• [Extracted data entries]:
>>>>>

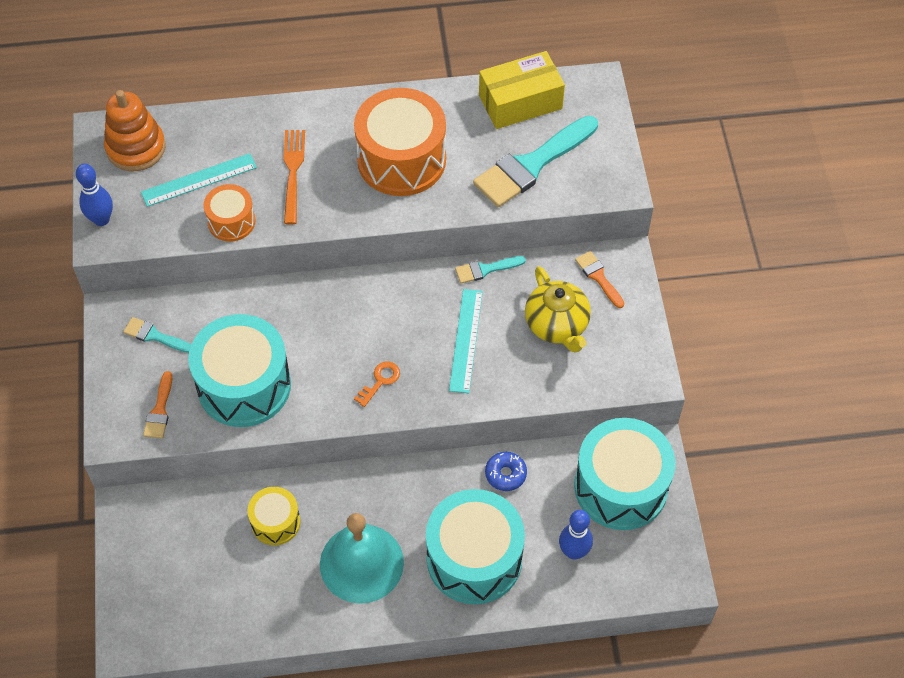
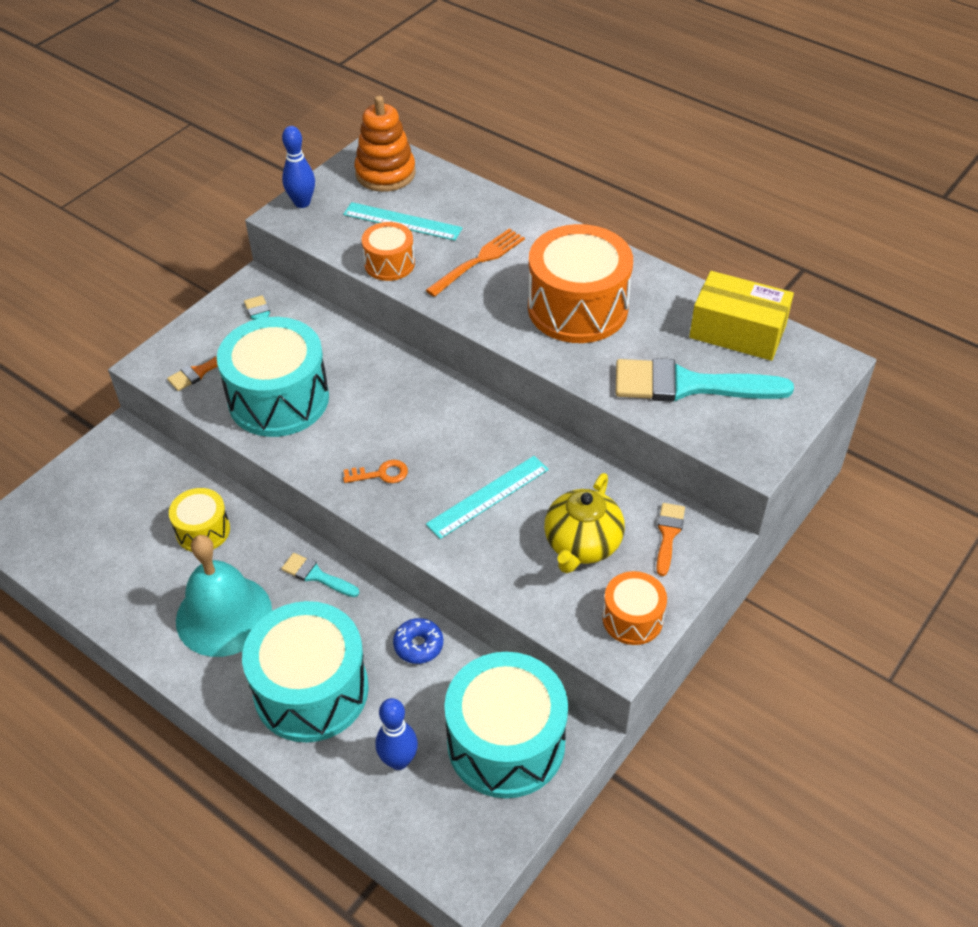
camera: 45 degrees right, 10 degrees down
turquoise brush [455,256,526,284] -> turquoise brush moved to [281,553,359,597]
none -> orange drum [602,571,667,645]

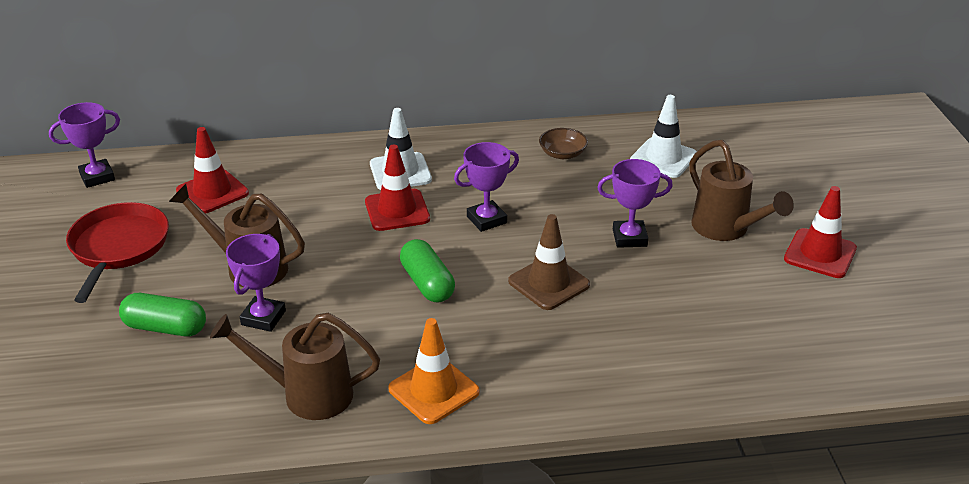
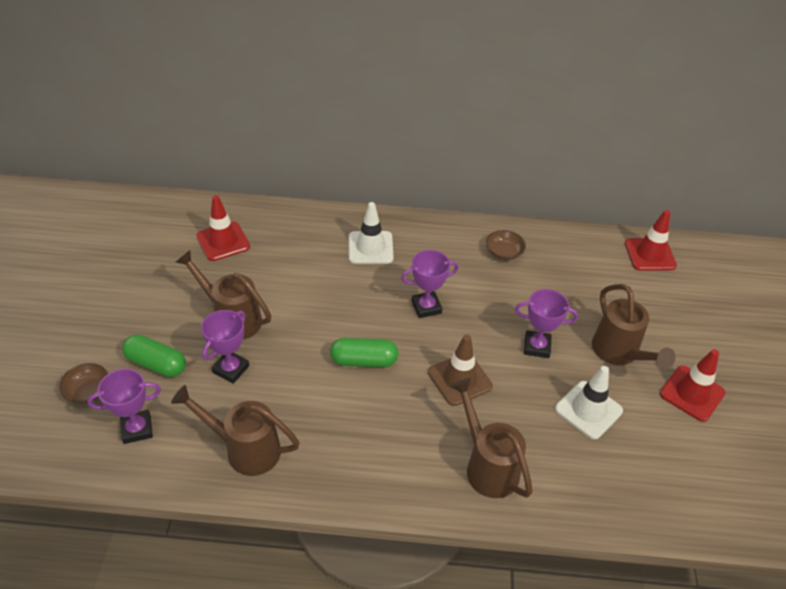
camera: 10 degrees right, 10 degrees up
purple trophy [49,102,120,188] -> purple trophy moved to [87,369,161,444]
red pan [66,202,169,303] -> none
red traffic cone [365,145,430,231] -> red traffic cone moved to [625,210,677,271]
orange traffic cone [388,318,479,424] -> none
green capsule [400,239,455,303] -> green capsule turned 75 degrees counterclockwise [330,338,398,367]
white traffic cone [630,95,697,178] -> white traffic cone moved to [555,366,623,439]
none -> brown bowl [59,363,108,404]
none -> brown watering can [451,378,533,498]

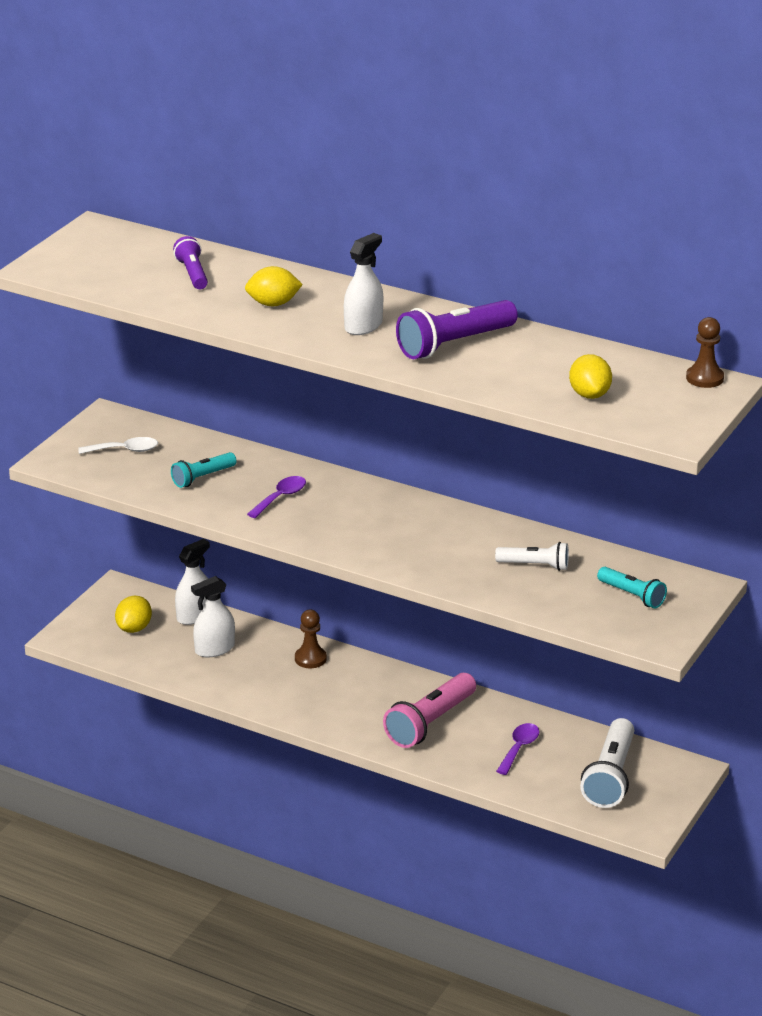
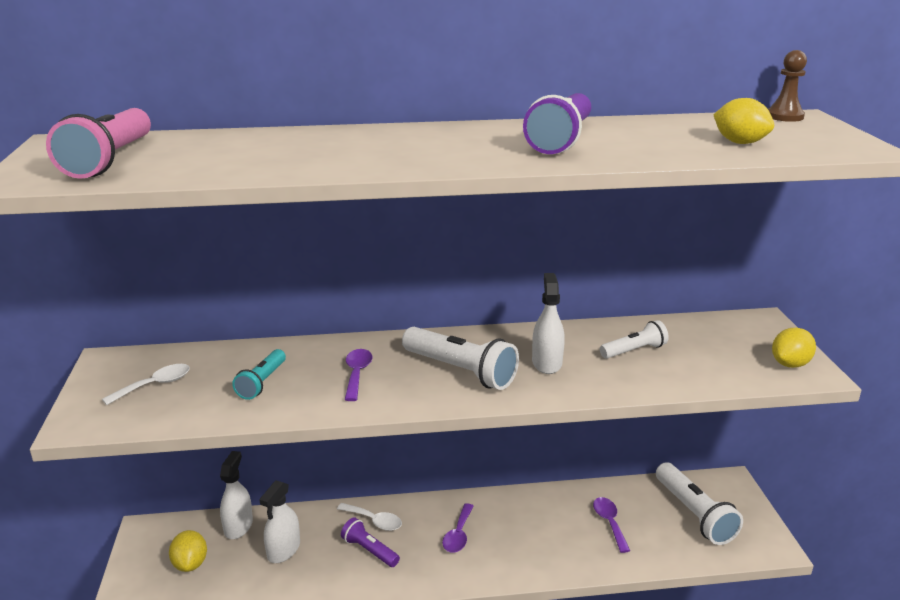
camera: 35 degrees left, 5 degrees down
purple flashlight [173,236,208,289] -> purple flashlight moved to [341,517,400,567]
yellow lemon [245,266,303,306] -> yellow lemon moved to [772,328,816,368]
brown pawn [295,610,327,668] -> white spoon [337,503,402,531]
white spray bottle [344,233,383,335] -> white spray bottle moved to [532,273,565,374]
pink flashlight [383,673,476,748] -> pink flashlight moved to [46,108,151,179]
turquoise flashlight [597,567,667,608] -> none
none -> white flashlight [402,327,519,390]
none -> purple spoon [442,503,474,553]

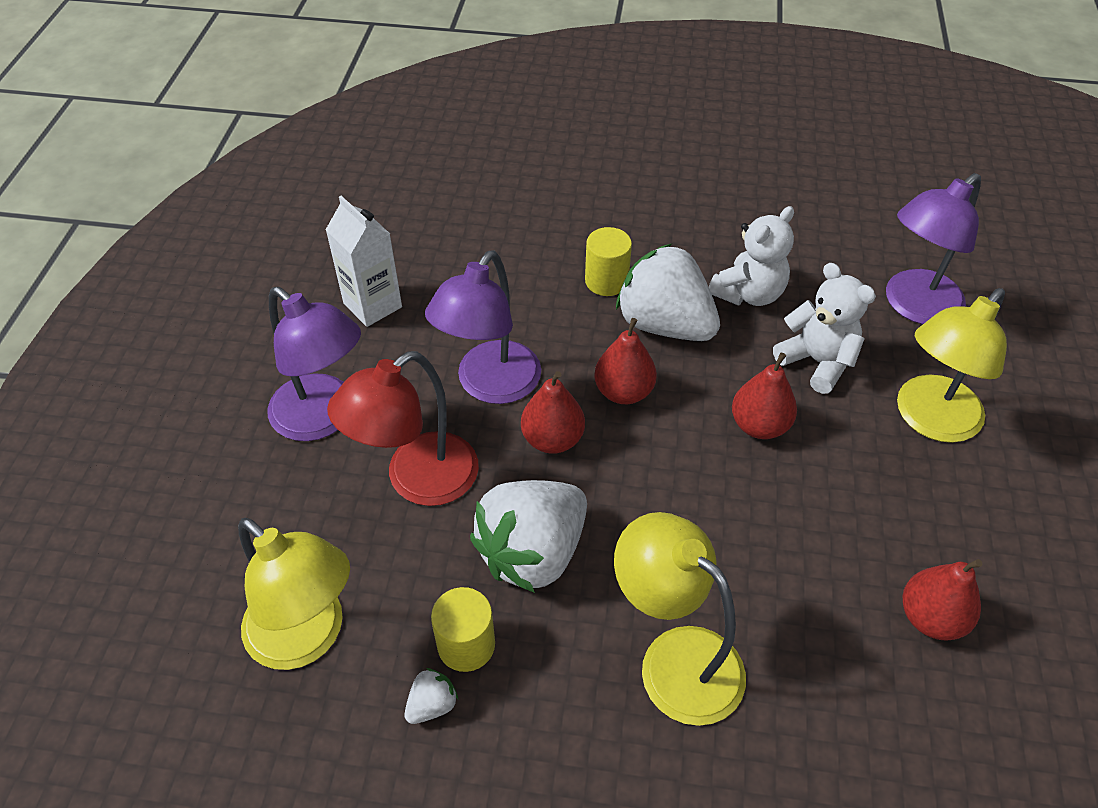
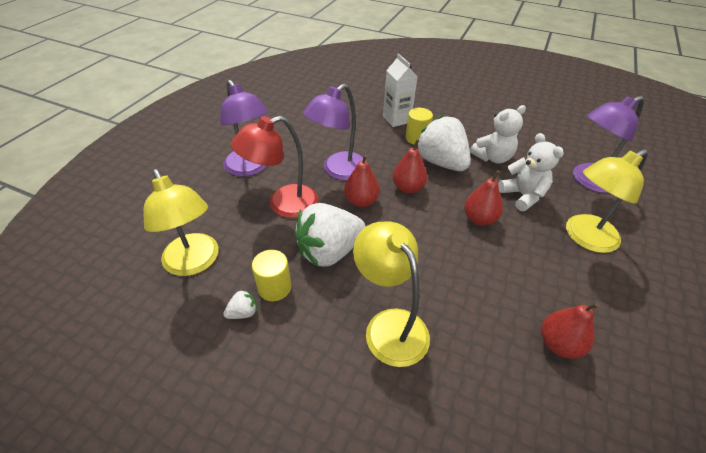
camera: 15 degrees right, 5 degrees down
white carton [326,196,402,327] -> white carton moved to [383,54,418,127]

<<<<<

• [Exercise details]:
Every line in the data that holds the string "brown" should be copied.

• [Output of the exercise]:
none -> brown bowl [59,363,108,404]
none -> brown watering can [451,378,533,498]
brown pawn [295,610,327,668] -> white spoon [337,503,402,531]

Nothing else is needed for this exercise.